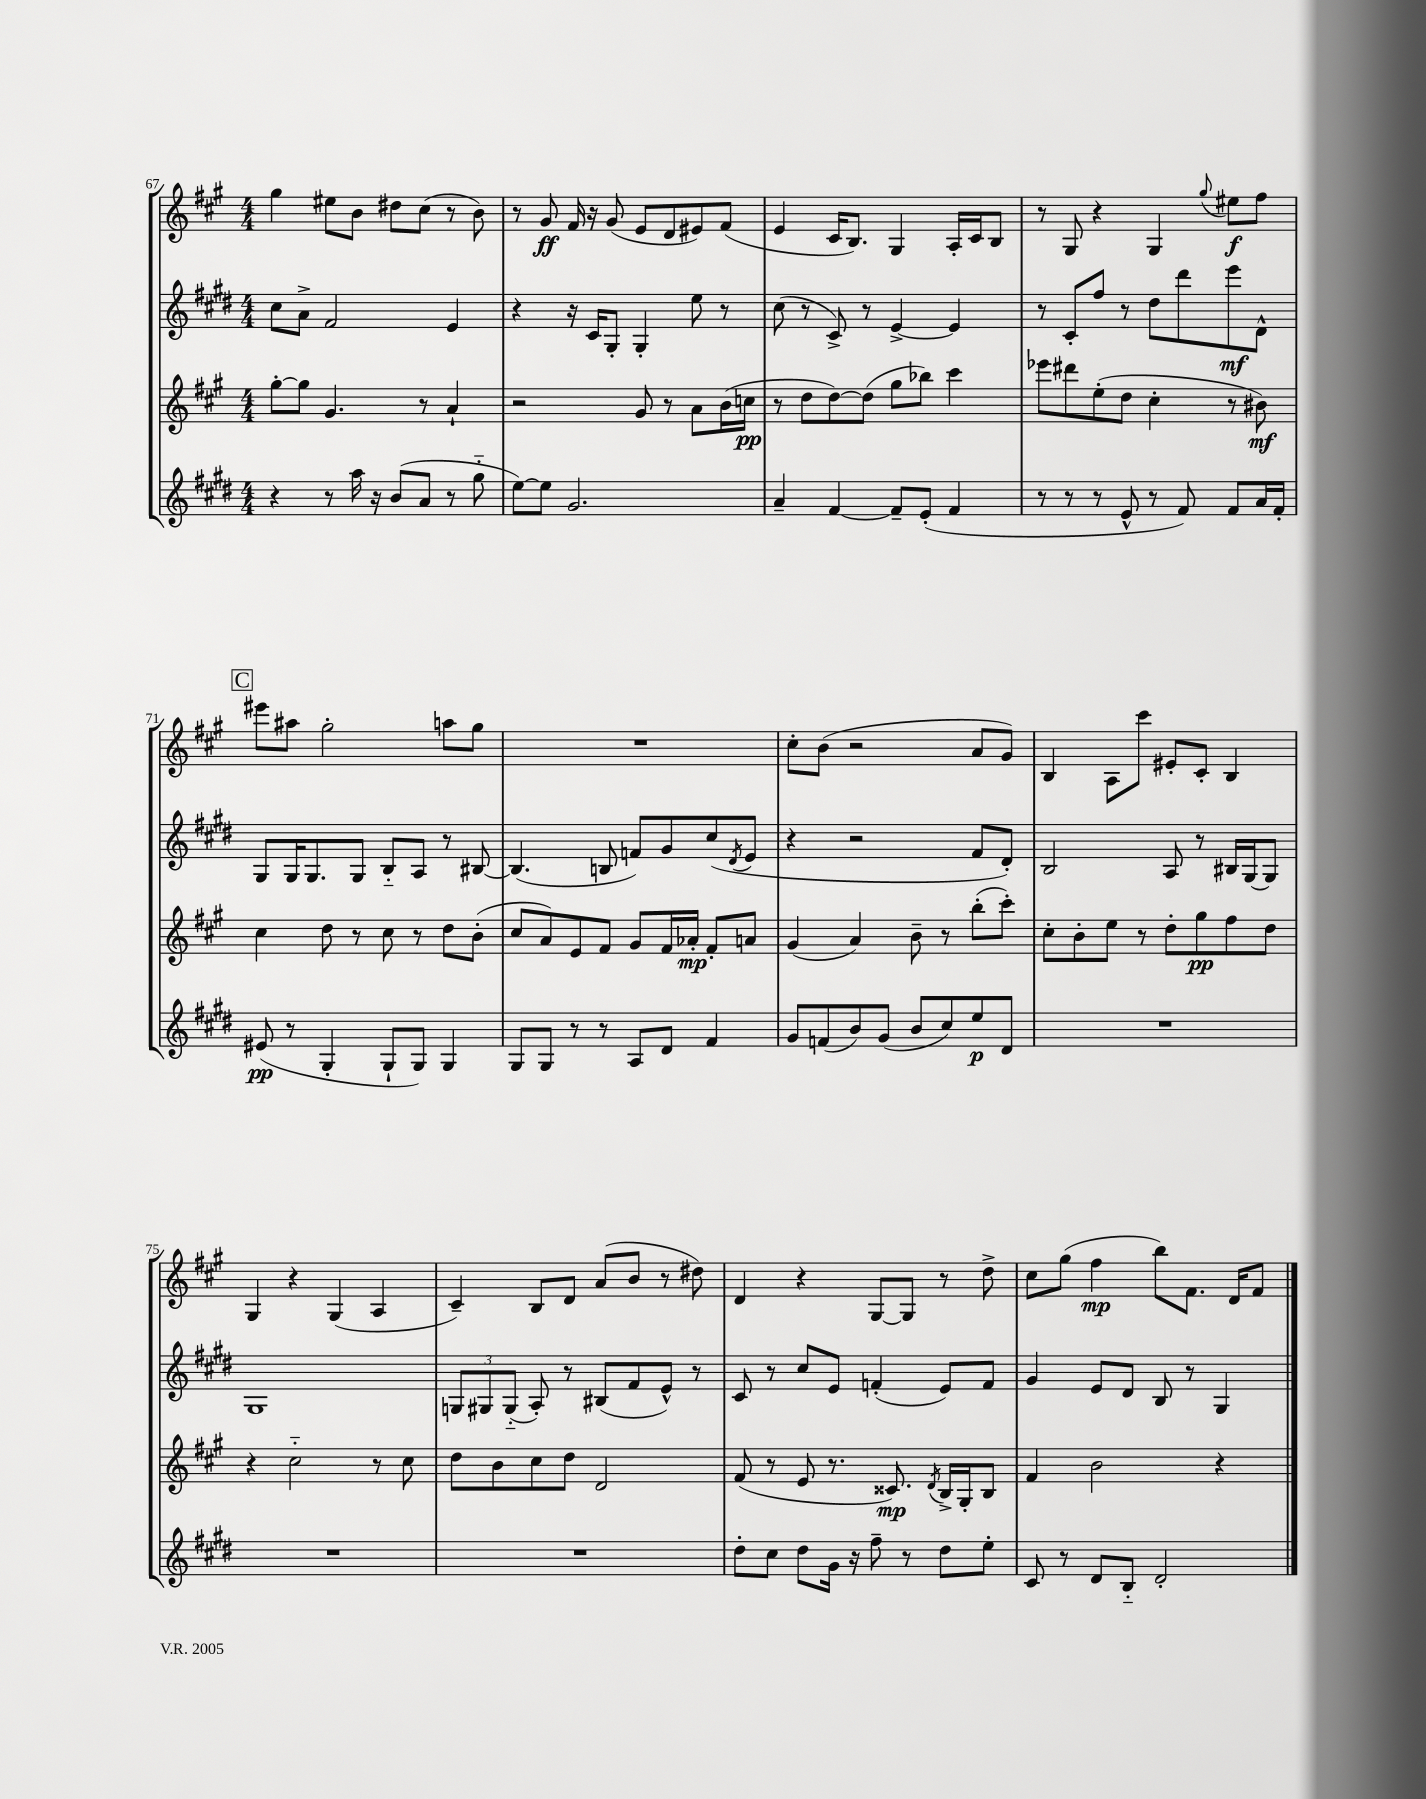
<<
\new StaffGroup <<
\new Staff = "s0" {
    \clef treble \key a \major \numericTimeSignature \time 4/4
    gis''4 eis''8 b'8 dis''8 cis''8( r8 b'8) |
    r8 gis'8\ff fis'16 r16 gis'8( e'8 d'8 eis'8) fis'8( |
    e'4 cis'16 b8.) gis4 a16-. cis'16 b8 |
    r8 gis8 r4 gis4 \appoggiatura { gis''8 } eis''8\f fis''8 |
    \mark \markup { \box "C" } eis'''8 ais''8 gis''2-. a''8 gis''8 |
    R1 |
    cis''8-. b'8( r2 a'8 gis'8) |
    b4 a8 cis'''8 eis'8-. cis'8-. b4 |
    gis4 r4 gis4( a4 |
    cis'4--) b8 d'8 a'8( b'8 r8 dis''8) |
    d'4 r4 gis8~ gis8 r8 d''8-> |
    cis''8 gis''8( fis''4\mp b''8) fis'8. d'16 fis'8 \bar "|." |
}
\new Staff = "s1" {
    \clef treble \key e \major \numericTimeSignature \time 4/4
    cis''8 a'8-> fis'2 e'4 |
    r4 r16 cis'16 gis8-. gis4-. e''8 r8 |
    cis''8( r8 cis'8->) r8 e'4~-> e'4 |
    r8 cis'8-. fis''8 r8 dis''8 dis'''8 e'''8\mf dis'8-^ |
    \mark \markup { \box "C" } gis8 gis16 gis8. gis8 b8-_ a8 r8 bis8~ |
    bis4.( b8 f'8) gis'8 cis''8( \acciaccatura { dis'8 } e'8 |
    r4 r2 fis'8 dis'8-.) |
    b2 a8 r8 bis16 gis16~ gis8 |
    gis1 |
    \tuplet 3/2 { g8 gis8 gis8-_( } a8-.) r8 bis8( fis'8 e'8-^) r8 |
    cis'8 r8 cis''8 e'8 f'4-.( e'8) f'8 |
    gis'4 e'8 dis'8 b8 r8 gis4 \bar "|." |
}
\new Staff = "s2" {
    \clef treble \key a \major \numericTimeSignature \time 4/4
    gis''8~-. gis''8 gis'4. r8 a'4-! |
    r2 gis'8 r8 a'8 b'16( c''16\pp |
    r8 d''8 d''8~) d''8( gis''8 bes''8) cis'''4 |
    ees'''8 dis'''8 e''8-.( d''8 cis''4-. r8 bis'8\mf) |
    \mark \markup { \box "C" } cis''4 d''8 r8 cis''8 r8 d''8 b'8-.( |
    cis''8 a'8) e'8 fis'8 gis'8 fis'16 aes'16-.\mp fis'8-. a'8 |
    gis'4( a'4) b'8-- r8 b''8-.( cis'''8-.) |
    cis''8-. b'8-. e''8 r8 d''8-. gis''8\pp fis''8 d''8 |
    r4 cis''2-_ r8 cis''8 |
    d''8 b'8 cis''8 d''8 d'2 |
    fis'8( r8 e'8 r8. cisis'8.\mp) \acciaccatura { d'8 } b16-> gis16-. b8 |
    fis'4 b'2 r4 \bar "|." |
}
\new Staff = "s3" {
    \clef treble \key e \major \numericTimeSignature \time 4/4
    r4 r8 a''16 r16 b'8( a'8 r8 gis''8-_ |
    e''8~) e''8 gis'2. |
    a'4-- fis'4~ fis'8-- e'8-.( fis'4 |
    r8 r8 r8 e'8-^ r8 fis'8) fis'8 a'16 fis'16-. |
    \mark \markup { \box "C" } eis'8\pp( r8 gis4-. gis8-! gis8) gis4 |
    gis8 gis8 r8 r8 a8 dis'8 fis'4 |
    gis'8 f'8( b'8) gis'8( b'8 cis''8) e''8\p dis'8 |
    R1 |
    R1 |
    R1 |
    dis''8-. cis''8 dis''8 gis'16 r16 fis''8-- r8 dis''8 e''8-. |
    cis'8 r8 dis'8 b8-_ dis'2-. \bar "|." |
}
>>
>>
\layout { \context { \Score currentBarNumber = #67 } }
+ + + + +
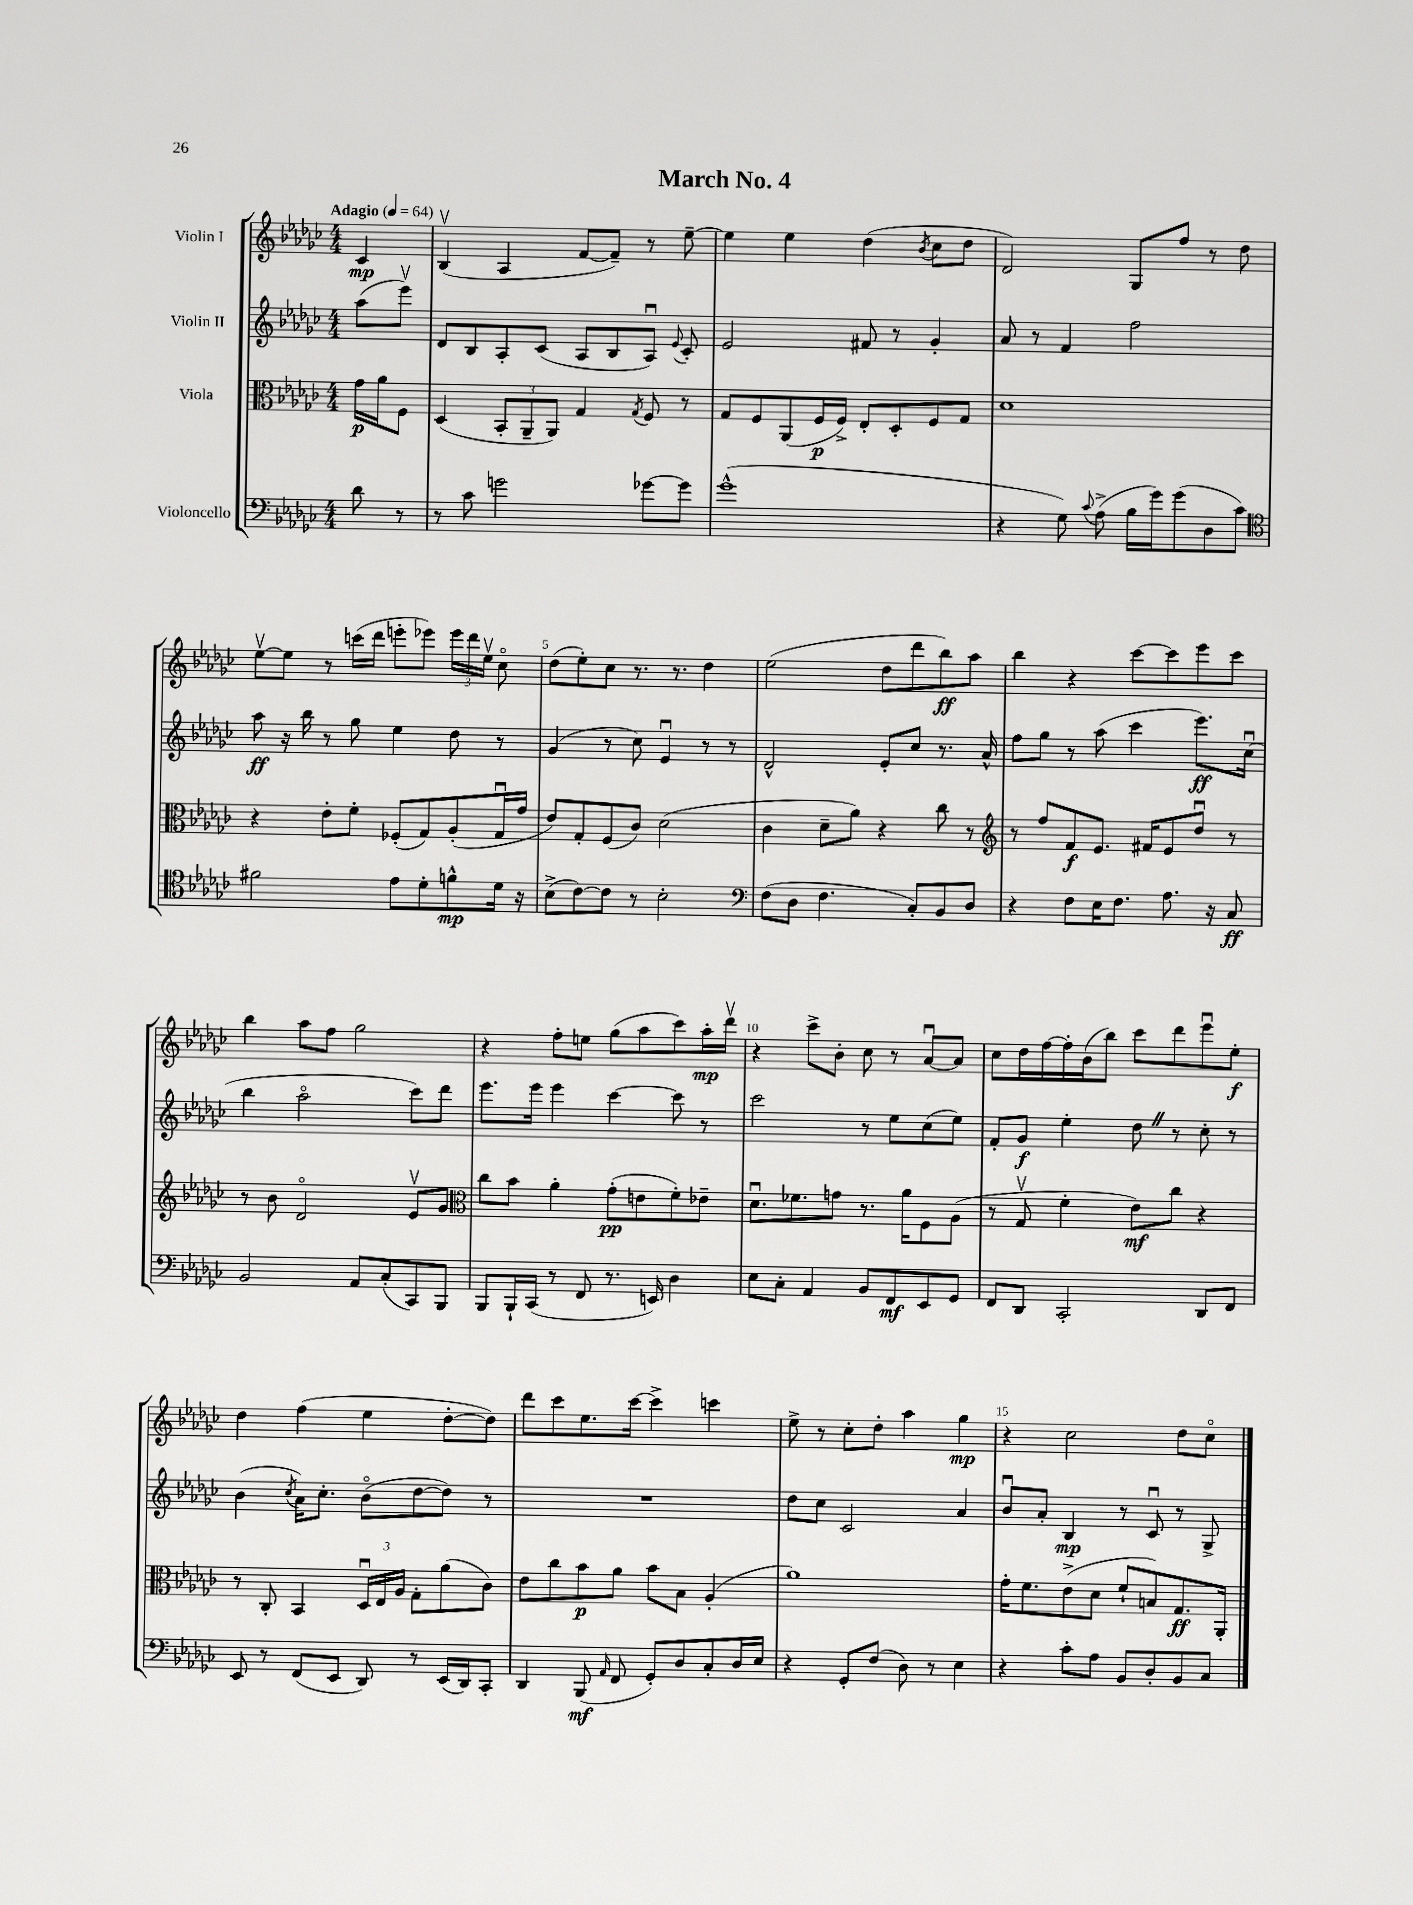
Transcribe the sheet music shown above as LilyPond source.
+ + + + +
## What you have to do
Which lines of the entries above contain the string "acciaccatura"? Pick out each of them and copy it in full, counting a line only when its case matches.

## Result of the task
    bis4.( b8 f'8) gis'8 cis''8( \acciaccatura { dis'8 } e'8 |
    fis'8( r8 e'8 r8. cisis'8.\mp) \acciaccatura { d'8 } b16-> gis16-. b8 |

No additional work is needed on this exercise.